◆ **Brief**: How many lines in the records below contain the word "COIL"? Give only the number.

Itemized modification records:
□ □ □ □ □
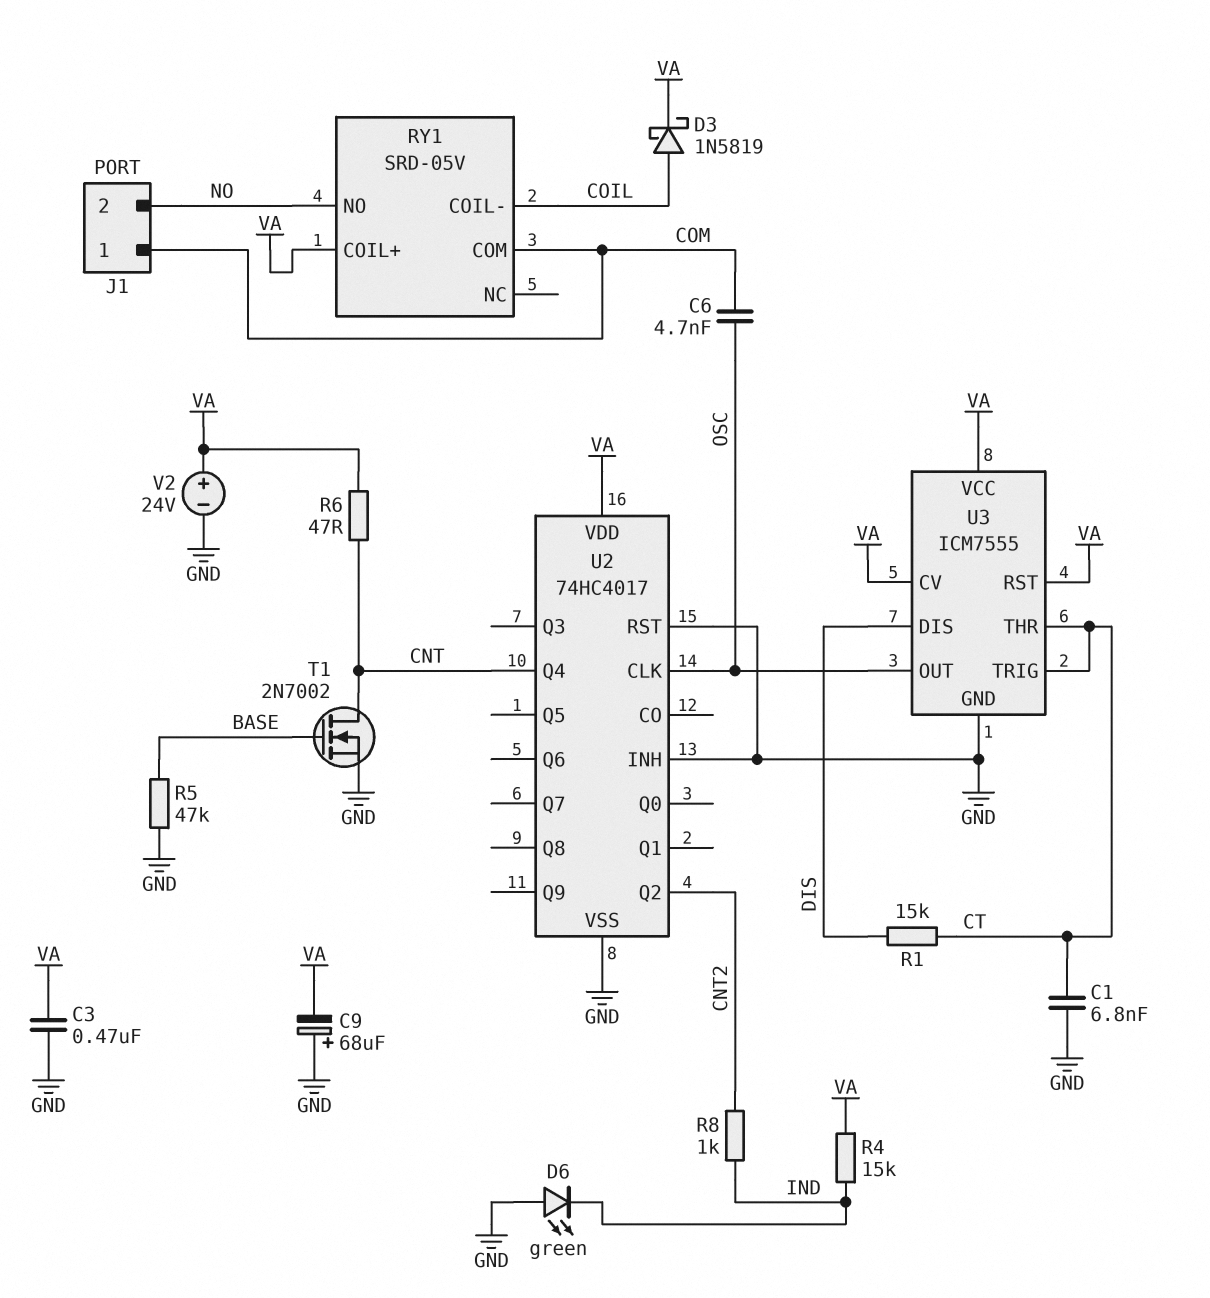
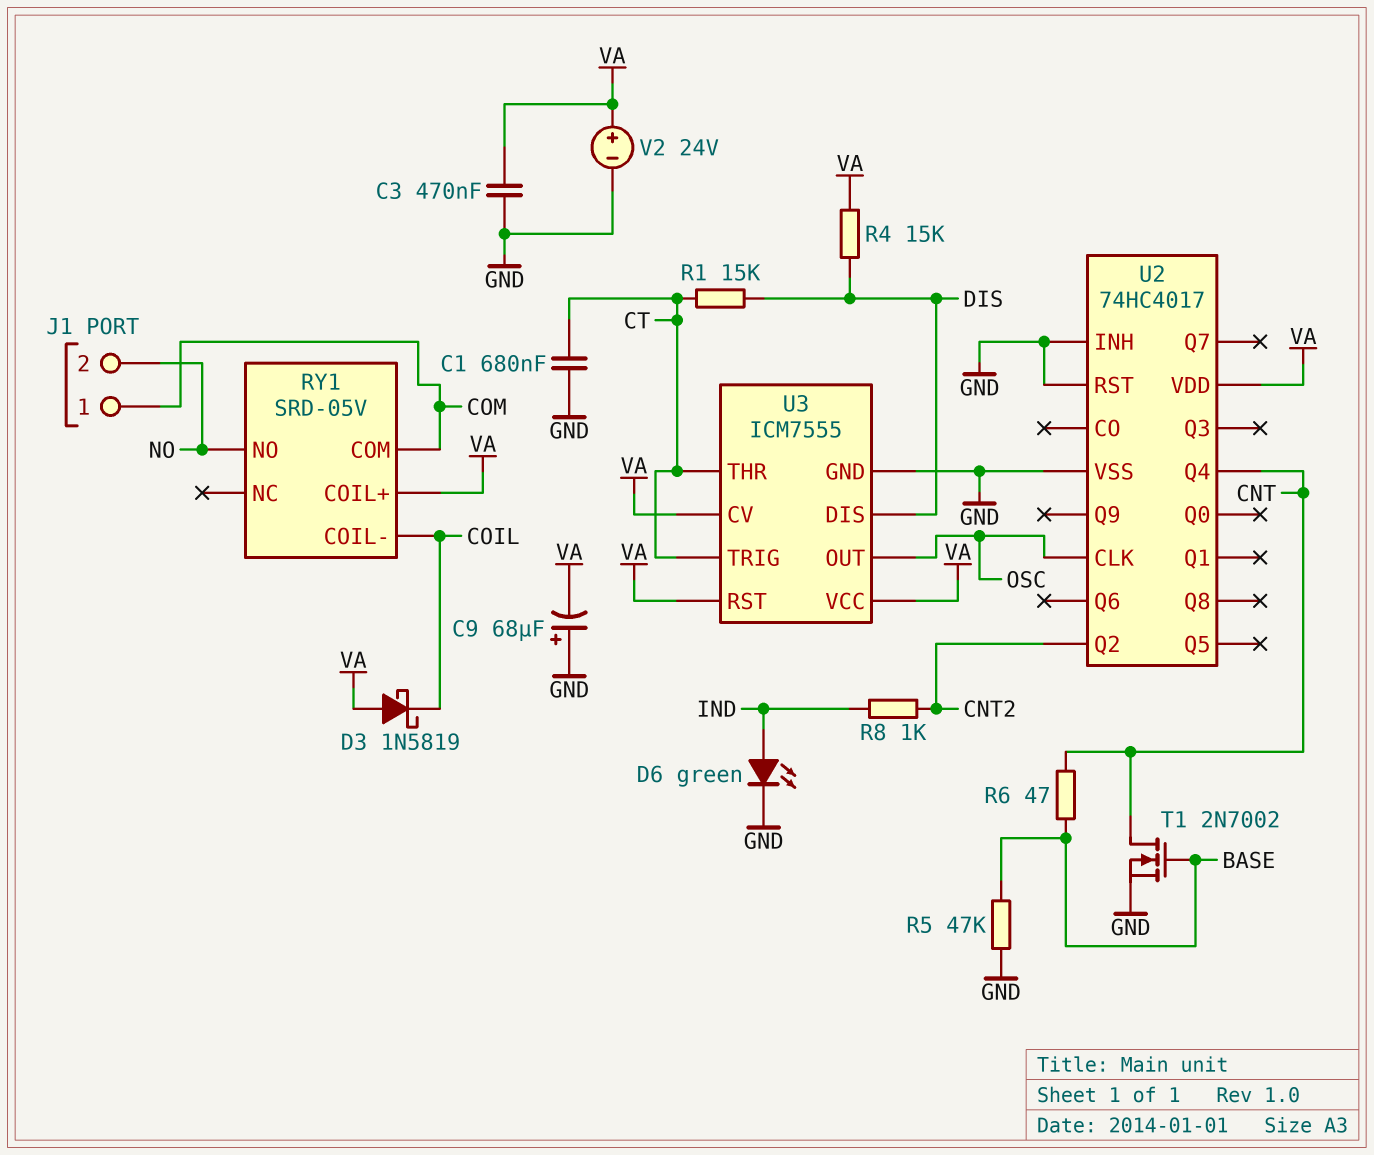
C1: 6.8nF (CT, GND) -> 680nF (CT, GND)
C6: 4.7nF (COM, OSC) -> none
D3: schottky 1N5819 (A COIL, K VA) -> schottky 1N5819 (A VA, K COIL)
D6: LED green (A GND, K IND) -> LED green (A IND, K GND)
R4: 15k (IND, VA) -> 15k (DIS, VA)
R6: 47 (CNT, VA) -> 47 (BASE, CNT)

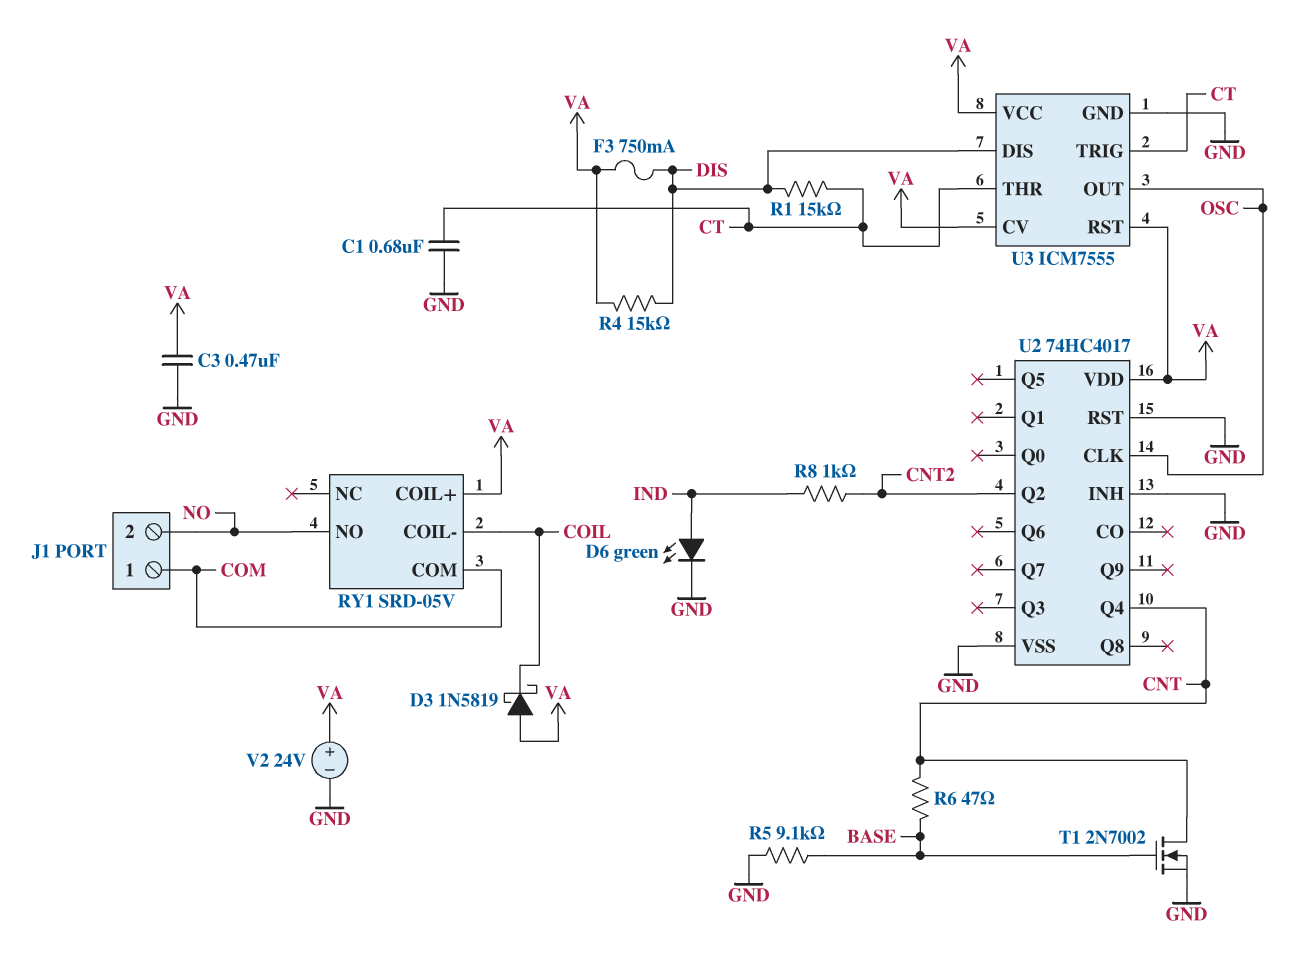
C9: 68uF (plus GND, minus VA) -> none
F3: none -> 750mA (DIS, VA)
R5: 47k (BASE, GND) -> 9.1k (BASE, GND)

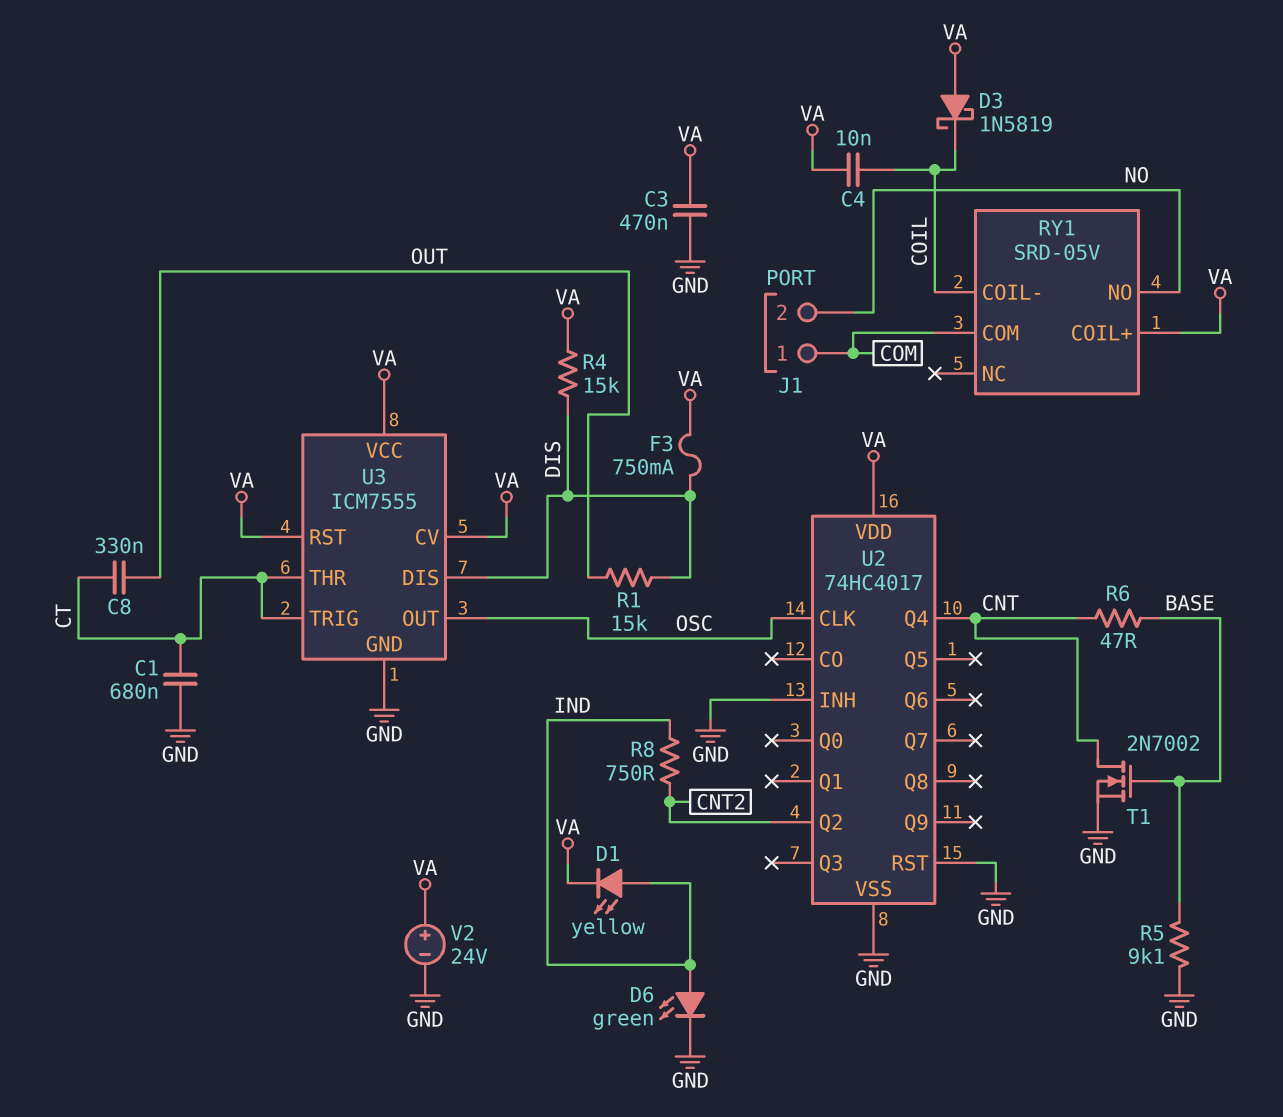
C4: none -> 10nF (COIL, VA)
C8: none -> 330nF (CT, OUT)
D1: none -> LED yellow (A IND, K VA)
R1: 15k (CT, DIS) -> 15k (DIS, OUT)
R8: 1k (CNT2, IND) -> 750 (CNT2, IND)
□ □ □ □ □
◆ **Answer to this exercise**: 2